What the task requires
Using the records that follow, reproduce exactly the lines starting at the line containing "DIGITS3 pin CLK: D8 -> D6" and ending at the line containing "DIGITS3: TM1650 -> HT16K33". Include both end lines and no pictures.

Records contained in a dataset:
+ + + +
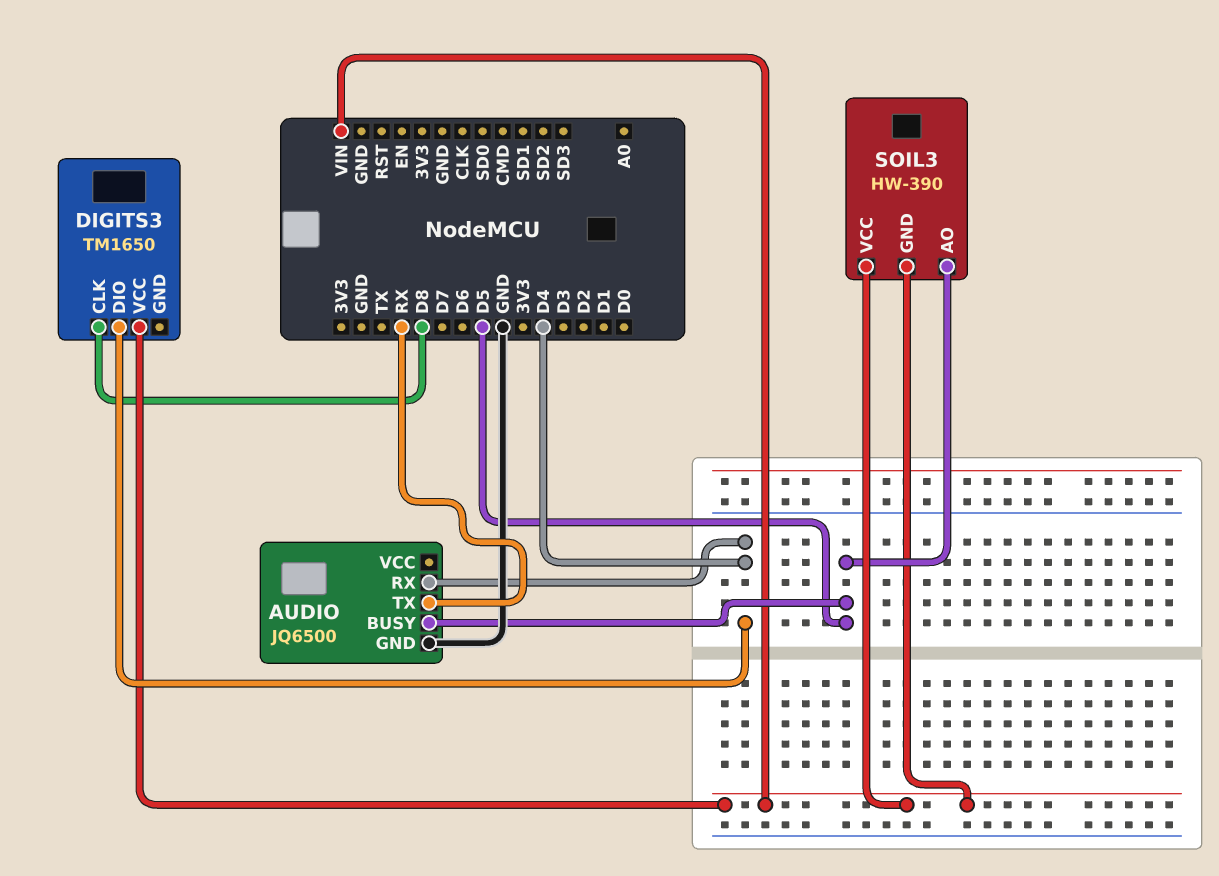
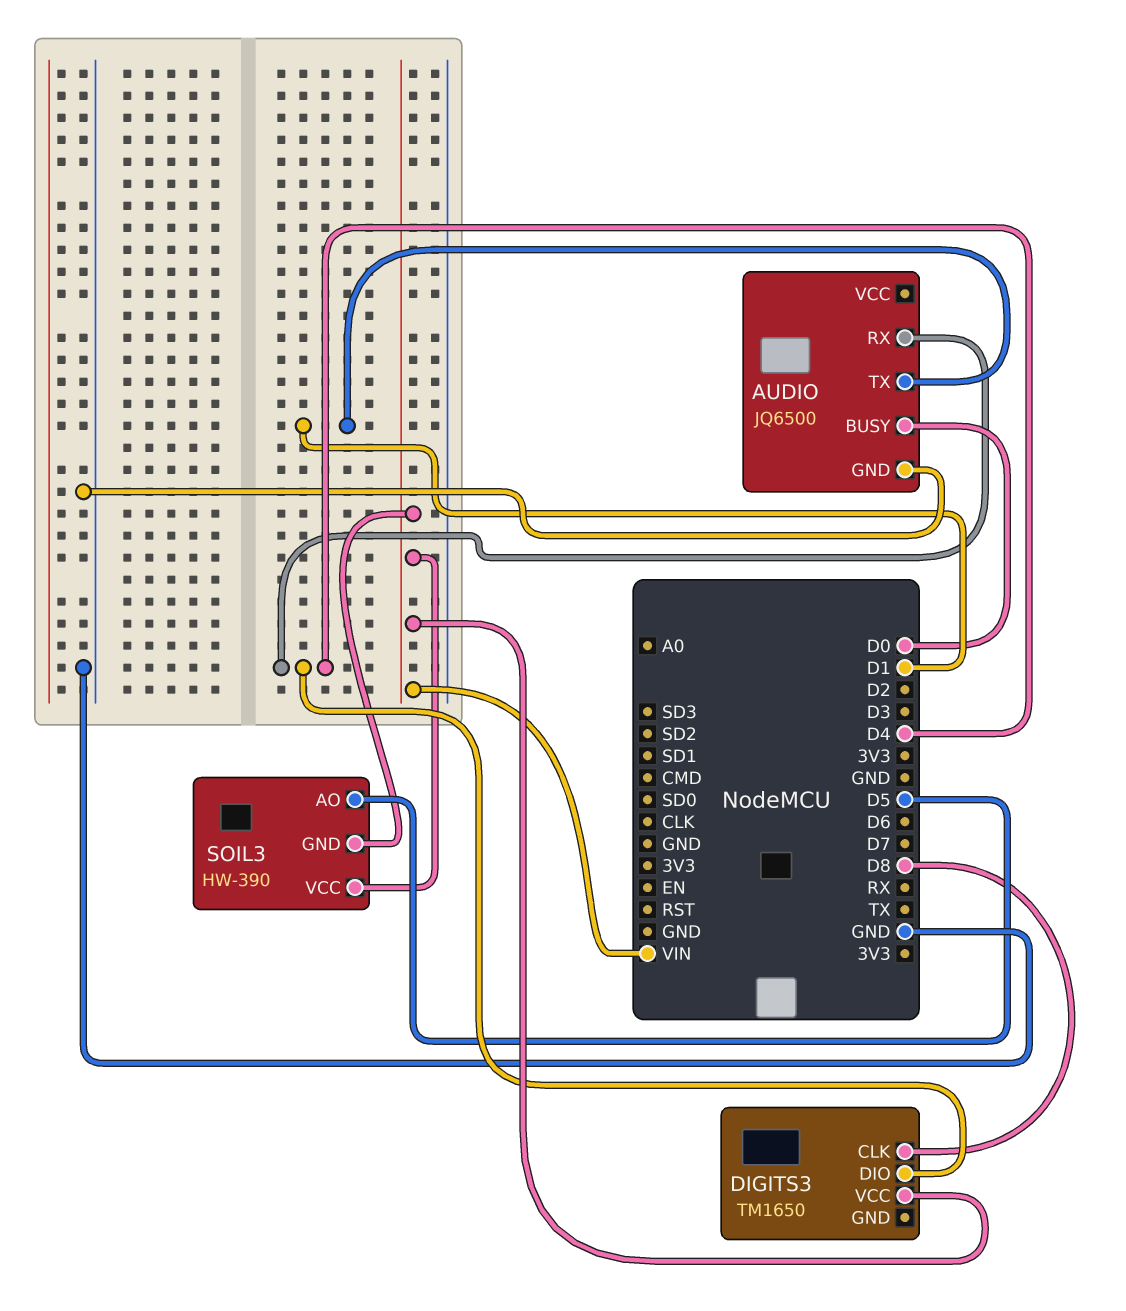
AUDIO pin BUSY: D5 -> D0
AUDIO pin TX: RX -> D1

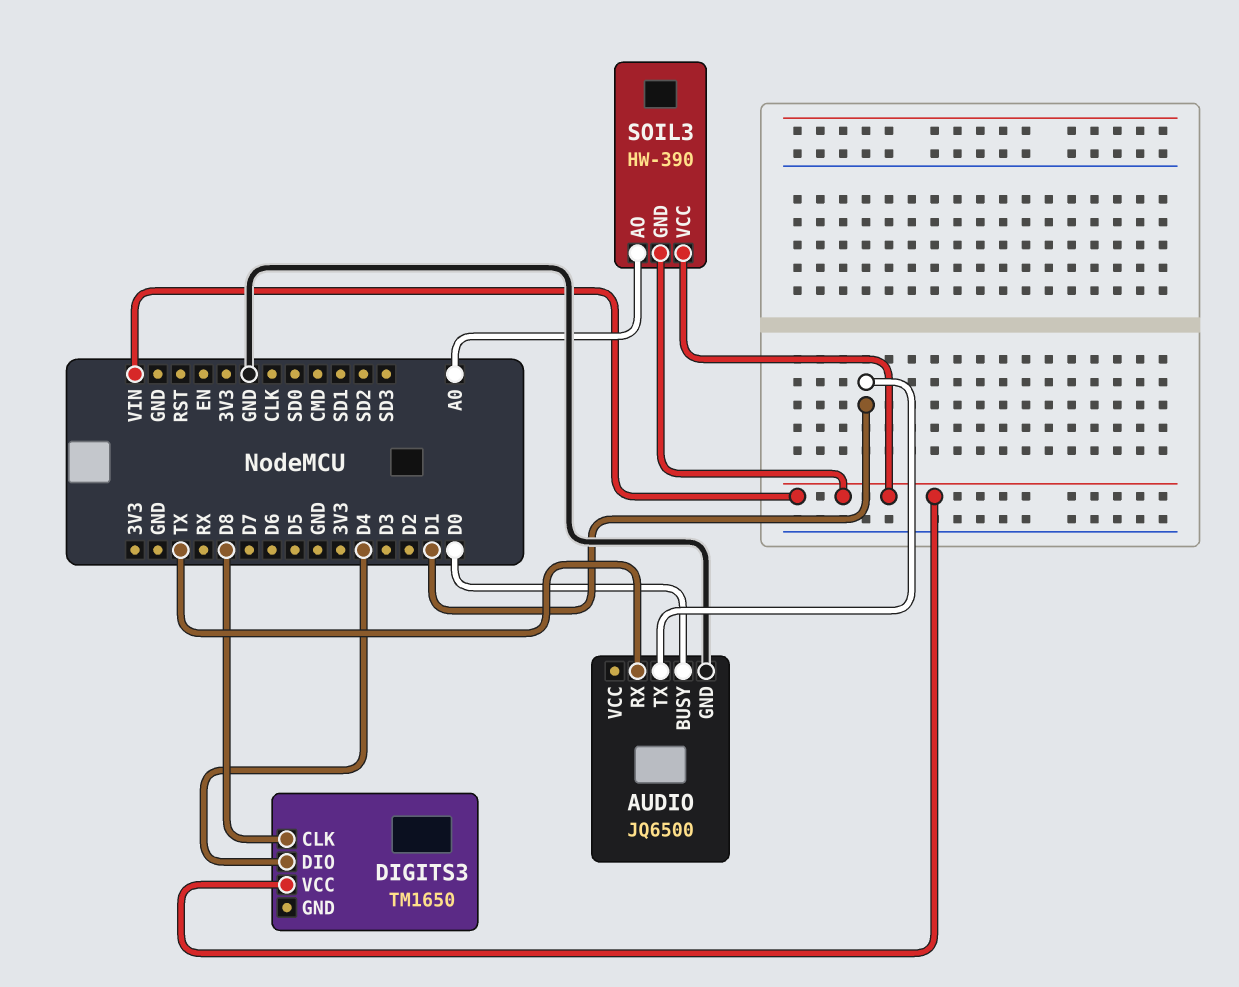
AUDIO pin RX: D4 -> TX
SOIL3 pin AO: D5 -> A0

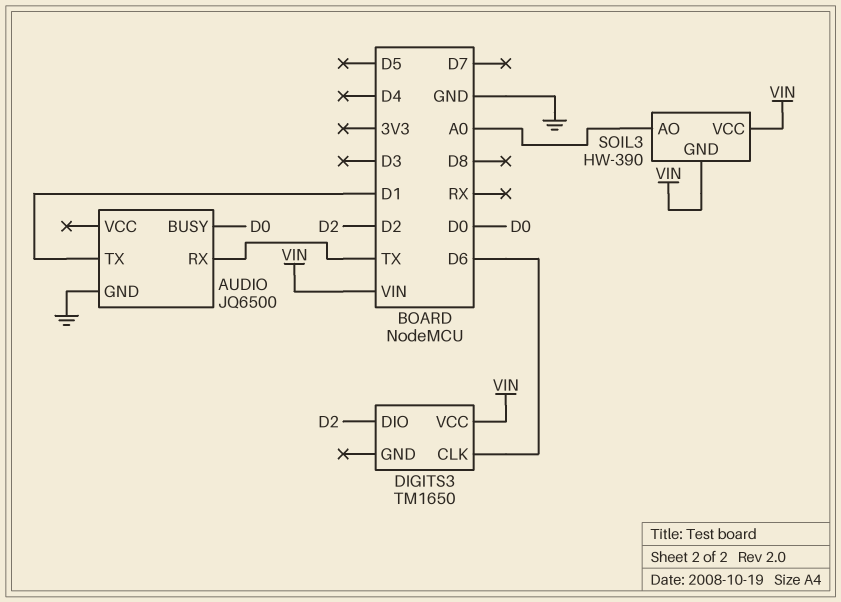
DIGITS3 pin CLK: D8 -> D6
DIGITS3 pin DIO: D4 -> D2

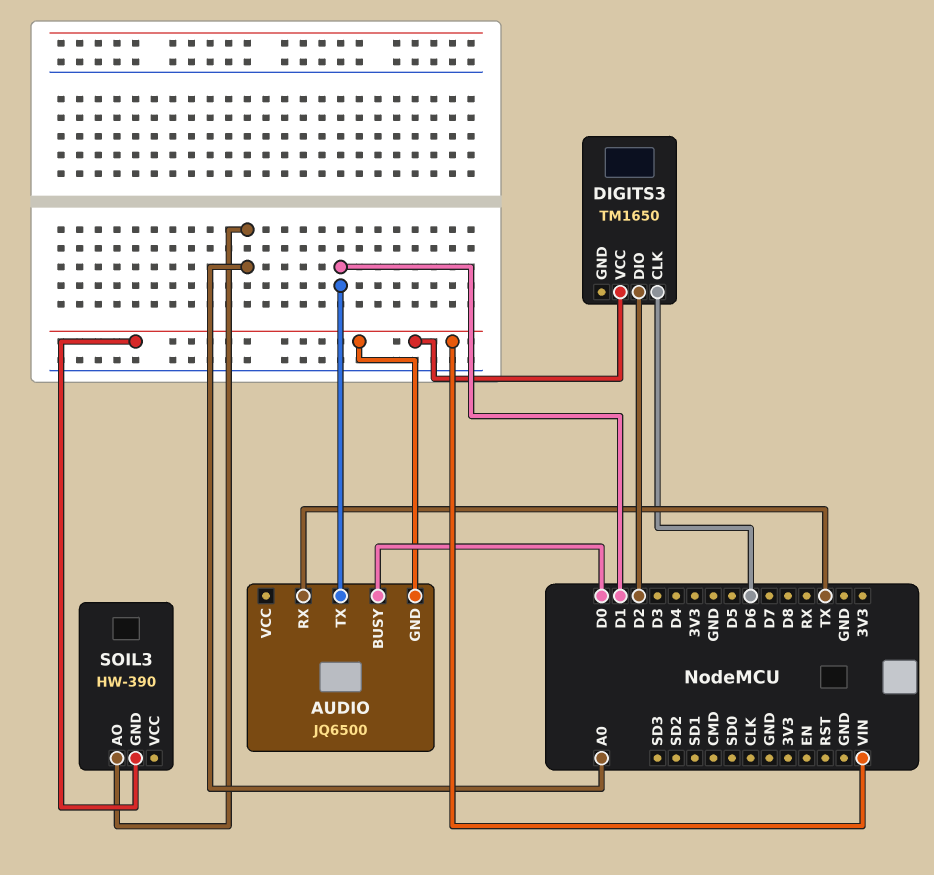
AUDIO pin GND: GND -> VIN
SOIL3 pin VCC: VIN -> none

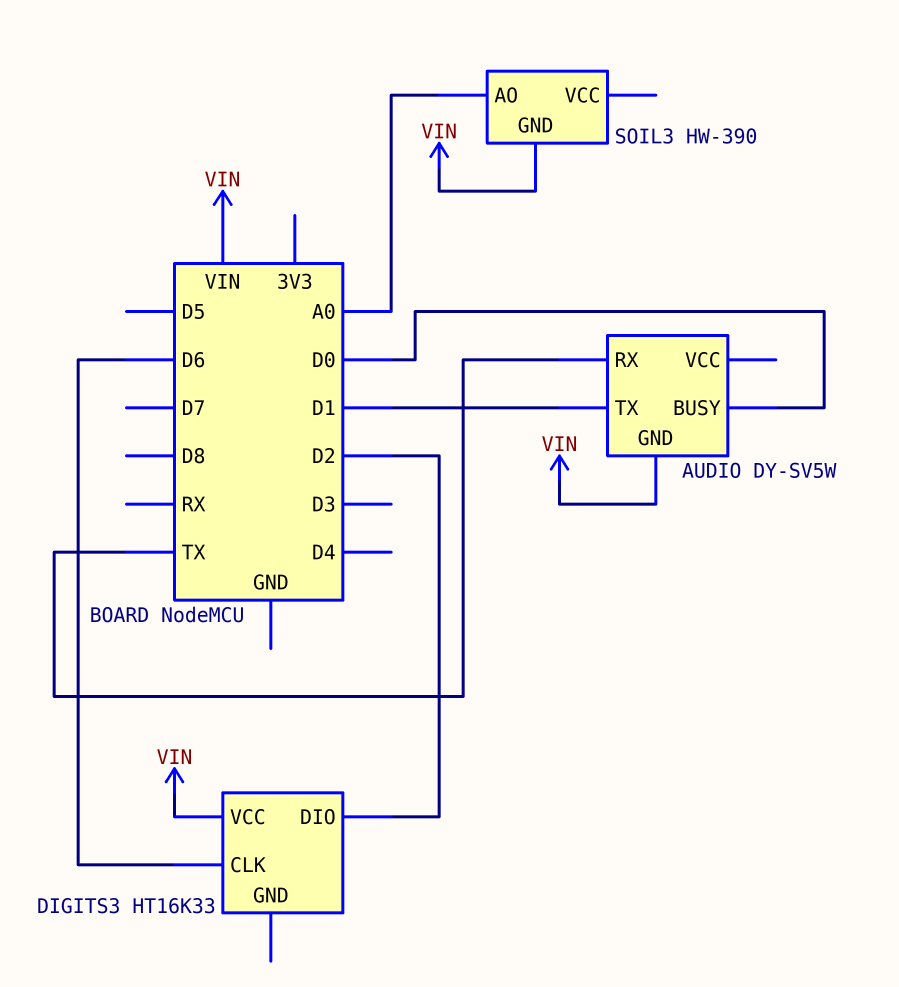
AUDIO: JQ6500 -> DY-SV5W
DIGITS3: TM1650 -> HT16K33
+ + + +
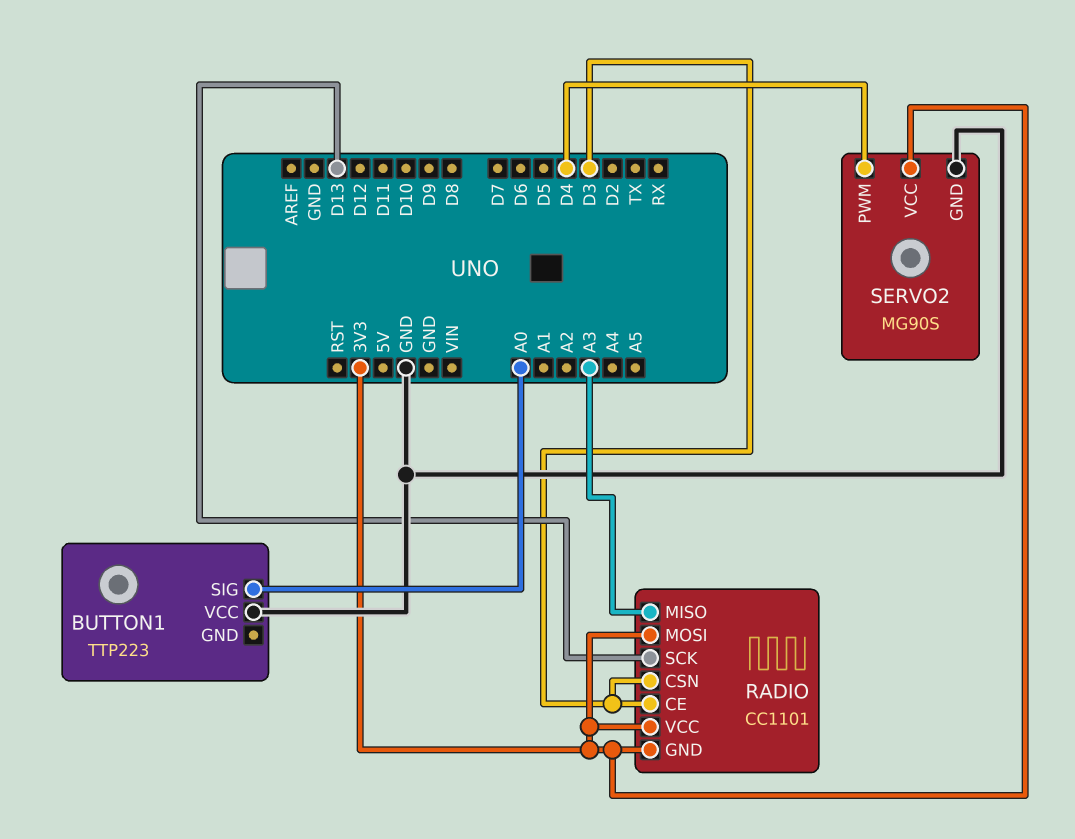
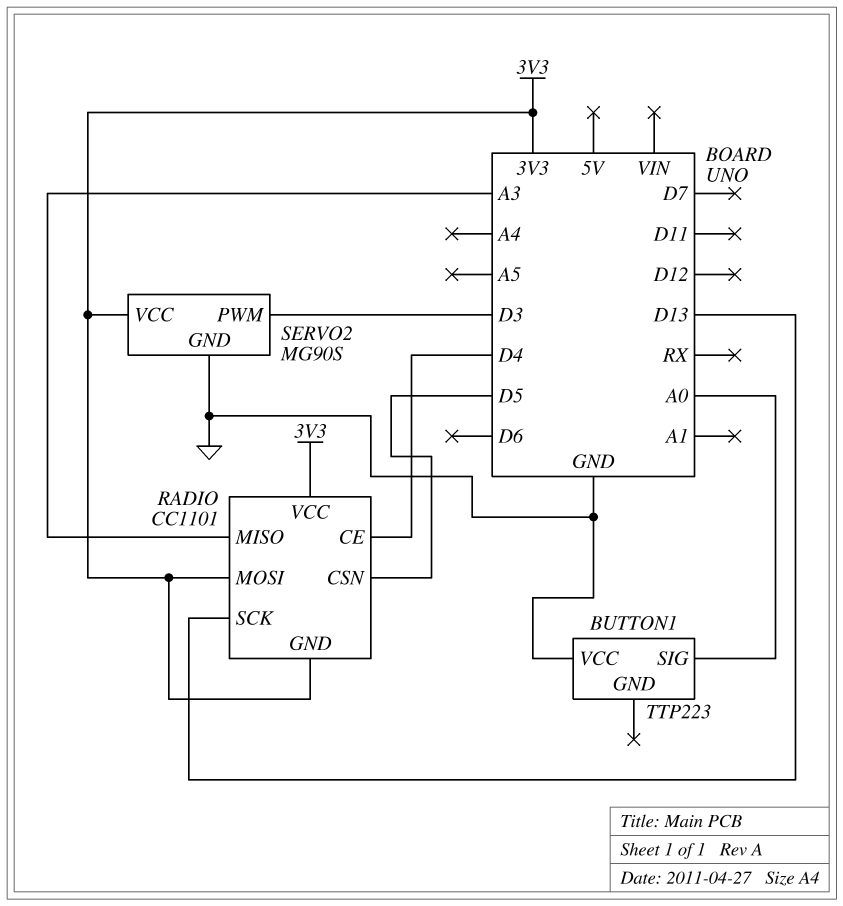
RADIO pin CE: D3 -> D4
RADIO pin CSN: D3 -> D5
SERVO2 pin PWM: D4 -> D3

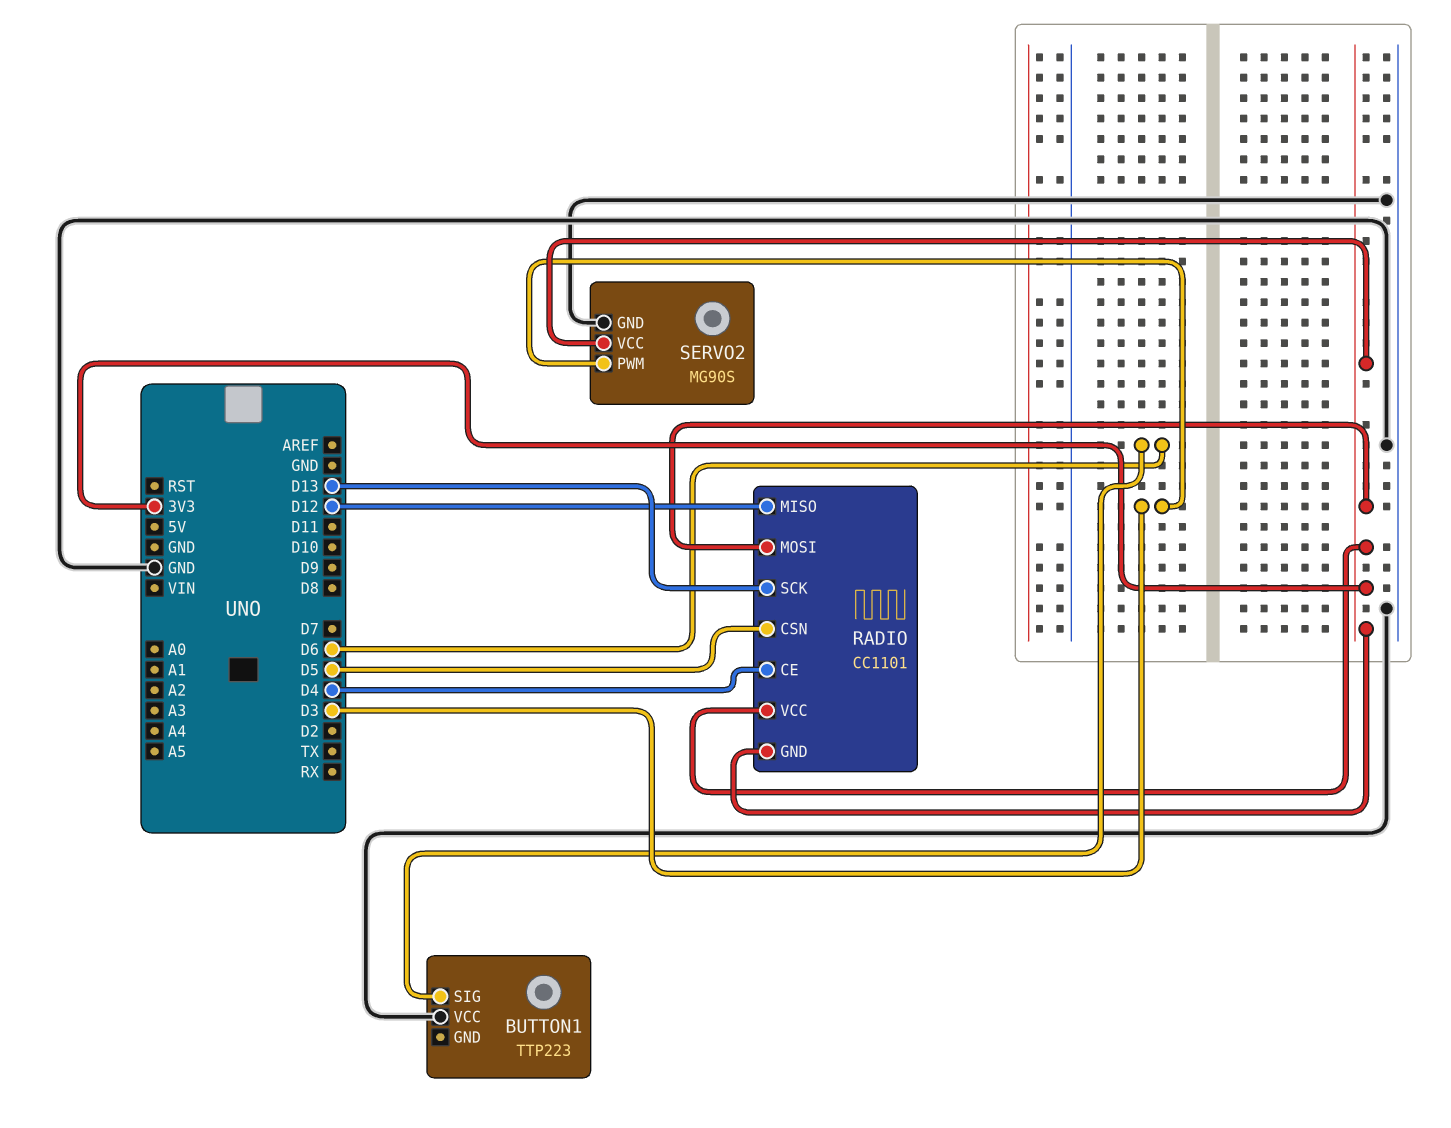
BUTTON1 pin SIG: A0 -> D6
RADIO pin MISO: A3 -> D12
+ + + +
Response
DIGITS3 pin CLK: D8 -> D6
DIGITS3 pin DIO: D4 -> D2

AUDIO pin GND: GND -> VIN
SOIL3 pin VCC: VIN -> none

AUDIO: JQ6500 -> DY-SV5W
DIGITS3: TM1650 -> HT16K33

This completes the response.